_Exercise aim_: Working through the data below, reproduce word for word the line with "R3: 620 (N_12, U2/A) -> 220 (N_12, U2/A)" and every line after it, both ends included, and omit the pictures.

_Data for analysis_:
════
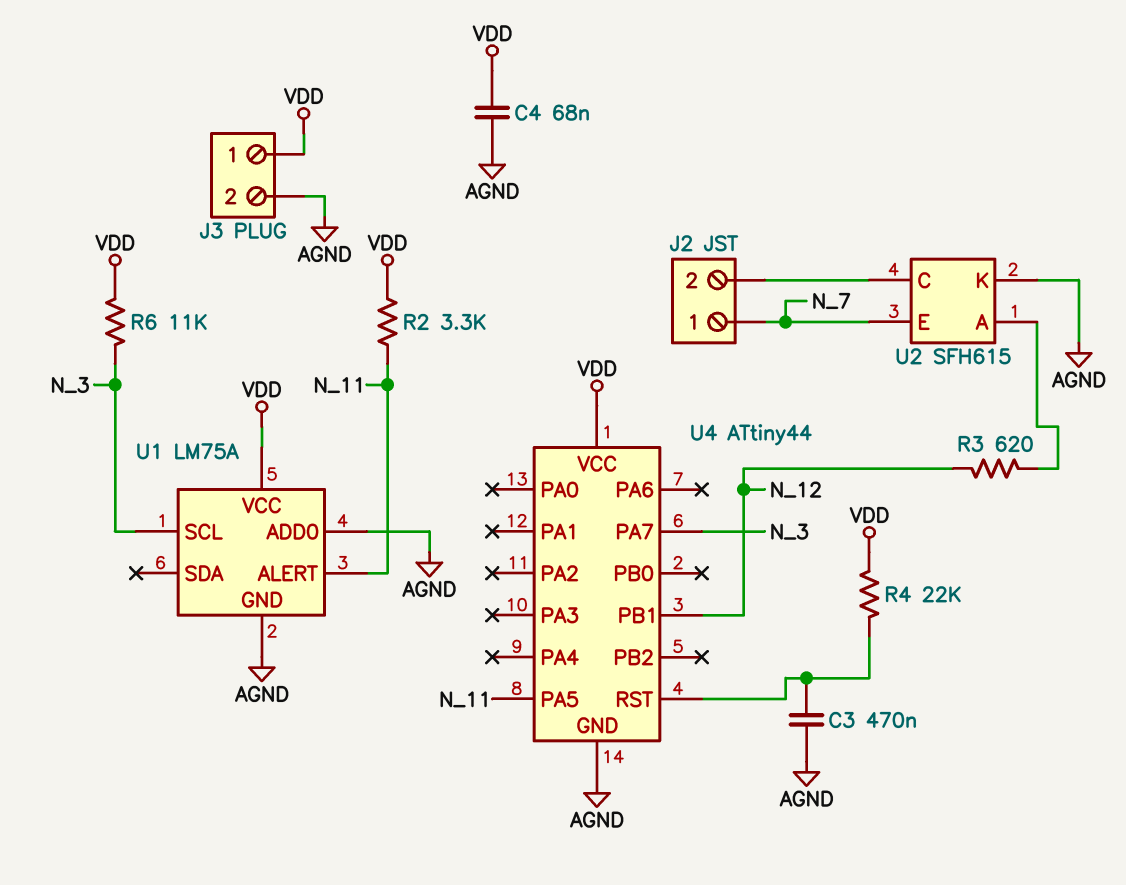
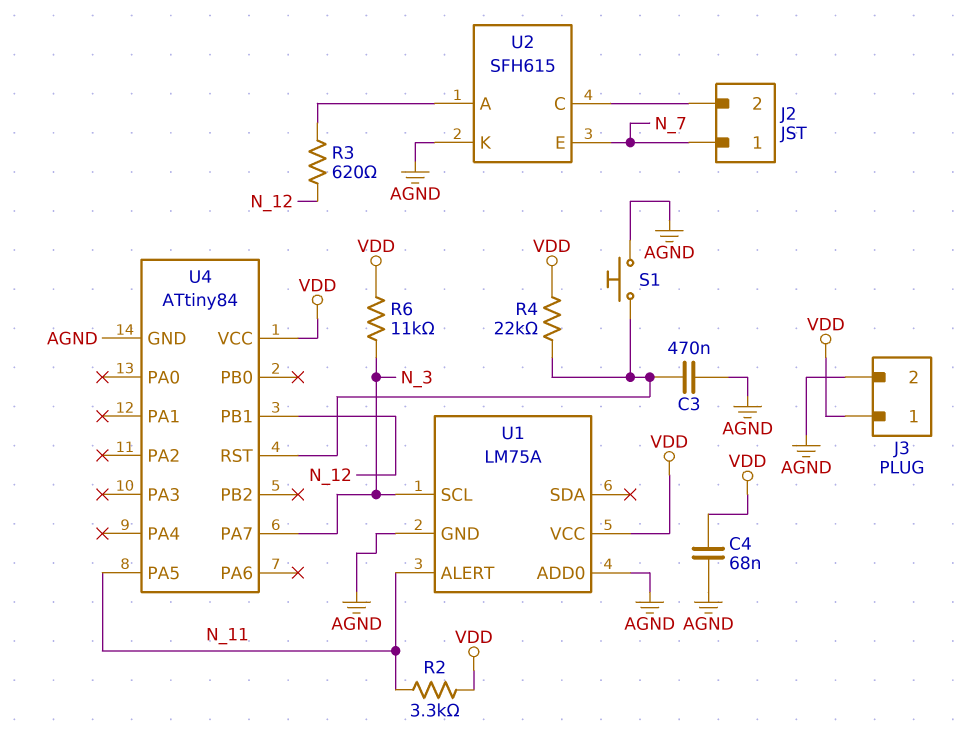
S1: none -> button (AGND, U4/RST)
U4: ATtiny44 -> ATtiny84

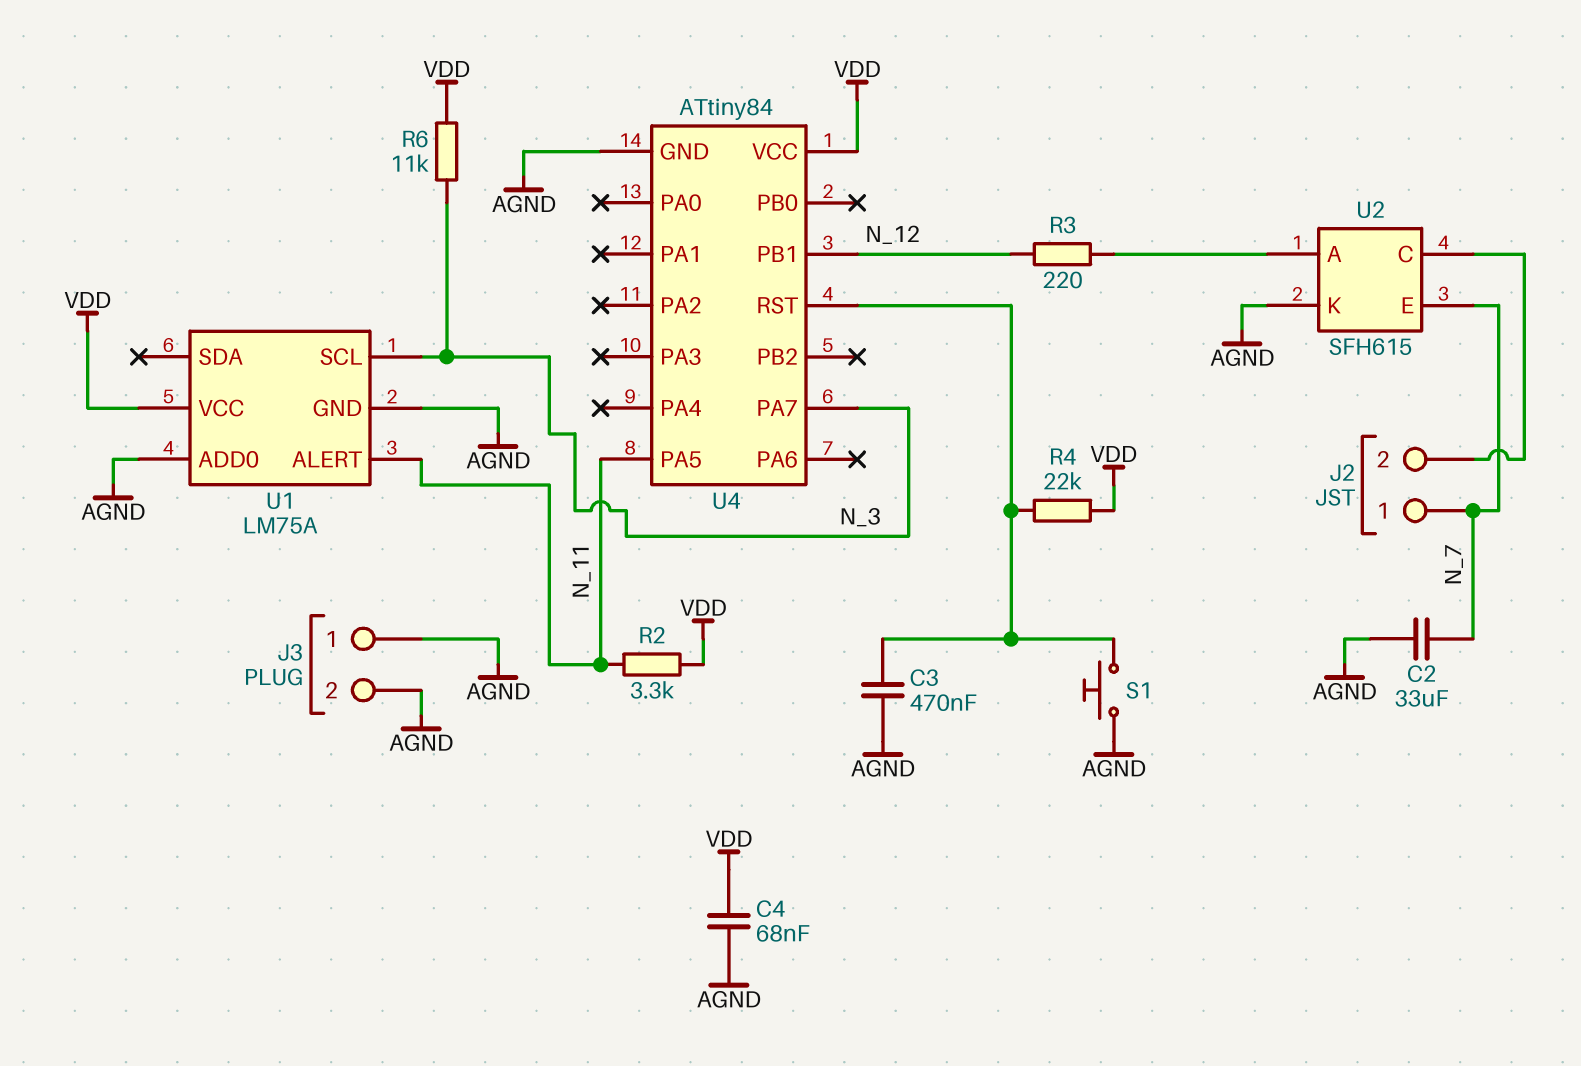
C2: none -> 33uF (AGND, N_7)
J3 pin 1: VDD -> AGND
R3: 620 (N_12, U2/A) -> 220 (N_12, U2/A)

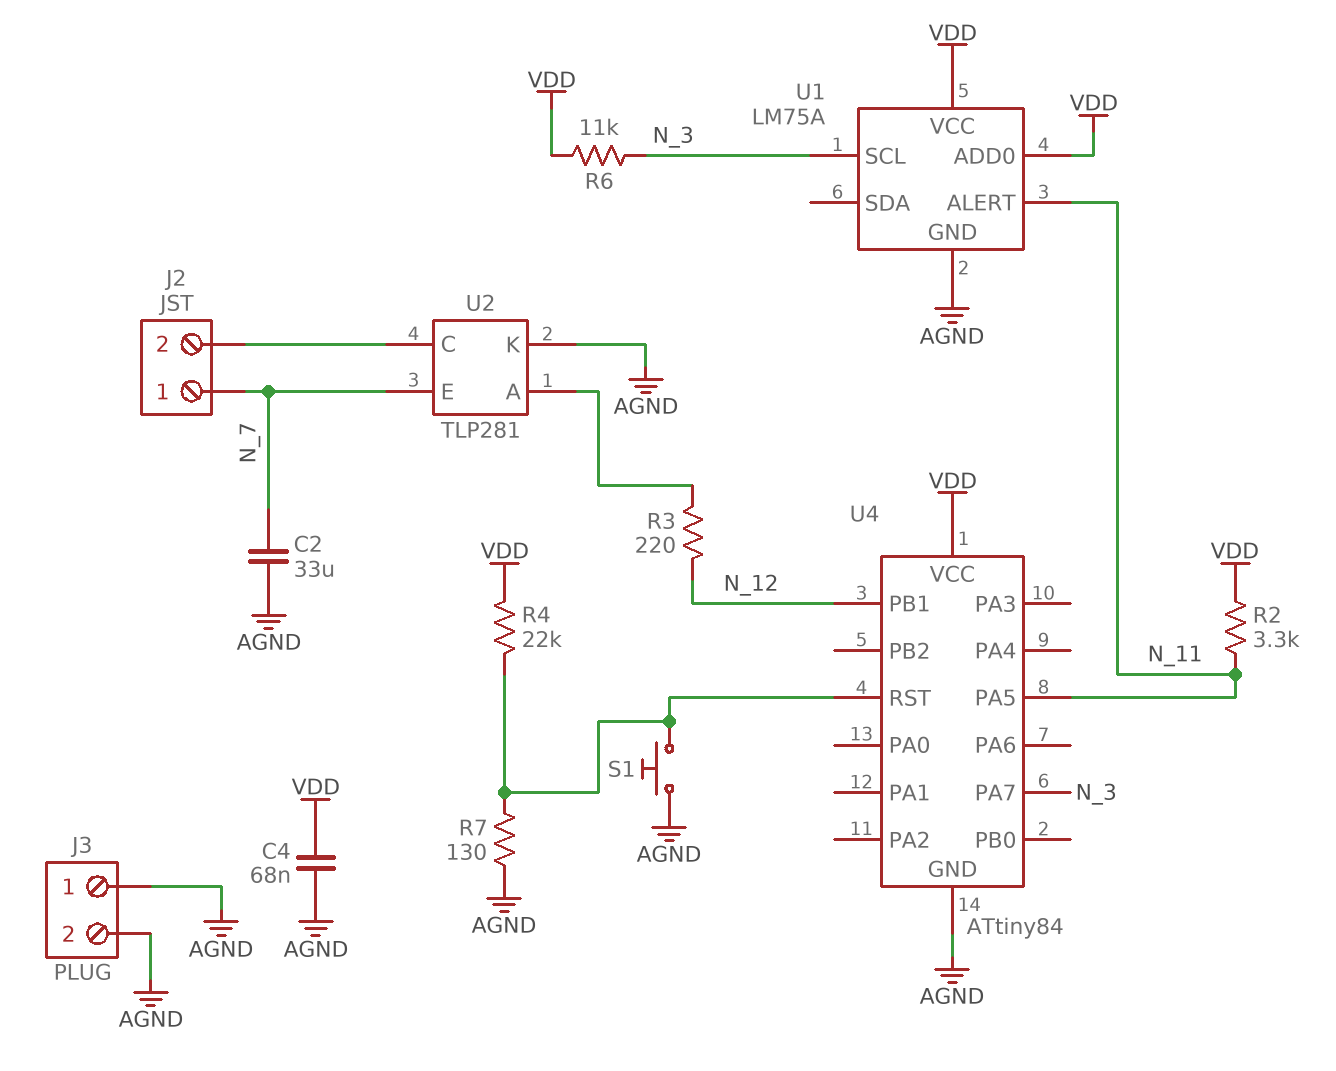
C3: 470nF (AGND, U4/RST) -> none
R7: none -> 130 (AGND, U4/RST)
U1 pin ADD0: AGND -> VDD
U2: SFH615 -> TLP281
════
_Answer for this exercise_:
R3: 620 (N_12, U2/A) -> 220 (N_12, U2/A)

C3: 470nF (AGND, U4/RST) -> none
R7: none -> 130 (AGND, U4/RST)
U1 pin ADD0: AGND -> VDD
U2: SFH615 -> TLP281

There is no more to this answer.